* [EXERCISE DIRECTIONS]
With the pictures left aside, write out exactly the lines of the listing below from the line with "building: none -> [270,67,342,127]" to the line with "building: none -> [46,190,126,277]", both included, and only those.

* [GIVEN DATA]
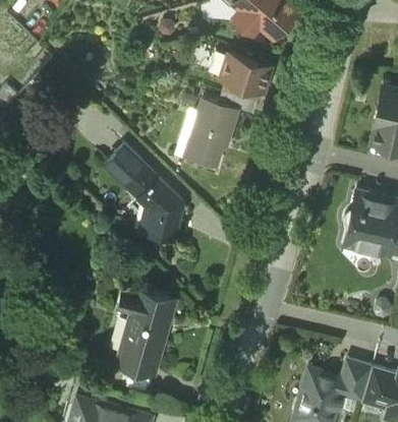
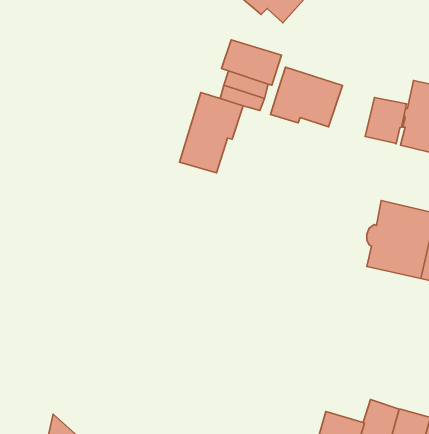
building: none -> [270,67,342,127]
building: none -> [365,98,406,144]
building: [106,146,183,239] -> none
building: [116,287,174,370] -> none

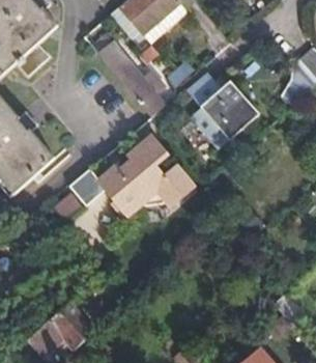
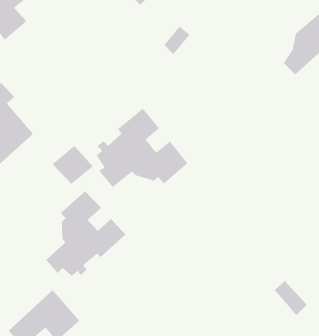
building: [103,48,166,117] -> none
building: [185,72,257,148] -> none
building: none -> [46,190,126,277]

--

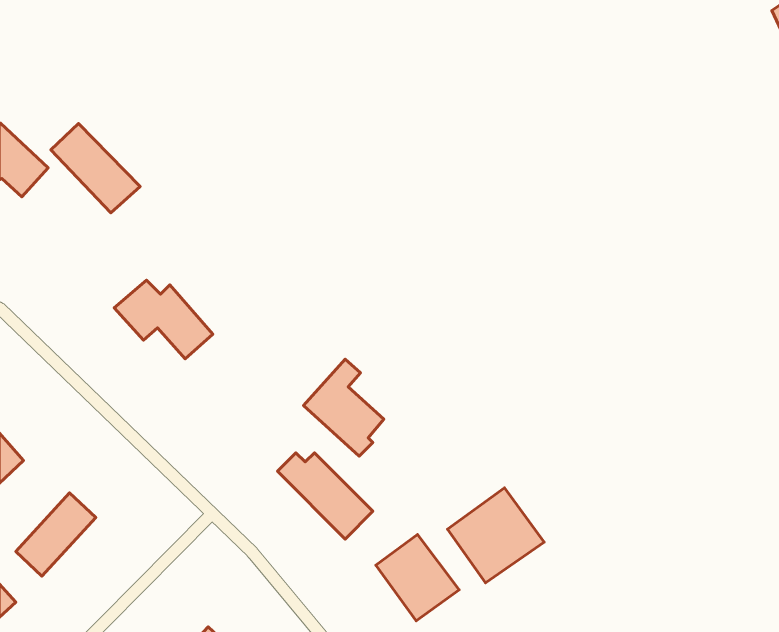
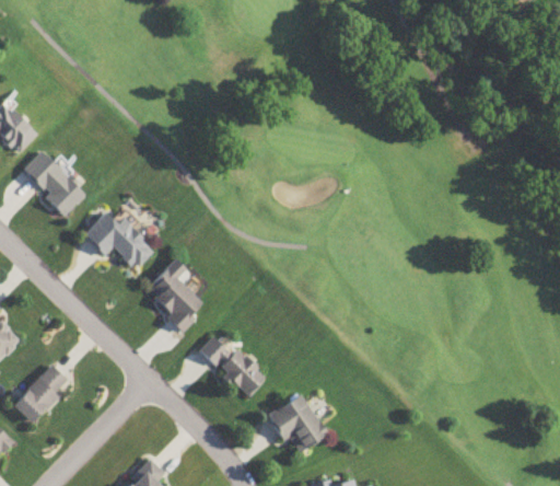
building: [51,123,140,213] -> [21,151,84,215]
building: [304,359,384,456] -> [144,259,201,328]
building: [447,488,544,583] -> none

* [THE COMPLETED TASK]
building: none -> [270,67,342,127]
building: none -> [365,98,406,144]
building: [106,146,183,239] -> none
building: [116,287,174,370] -> none

building: [103,48,166,117] -> none
building: [185,72,257,148] -> none
building: none -> [46,190,126,277]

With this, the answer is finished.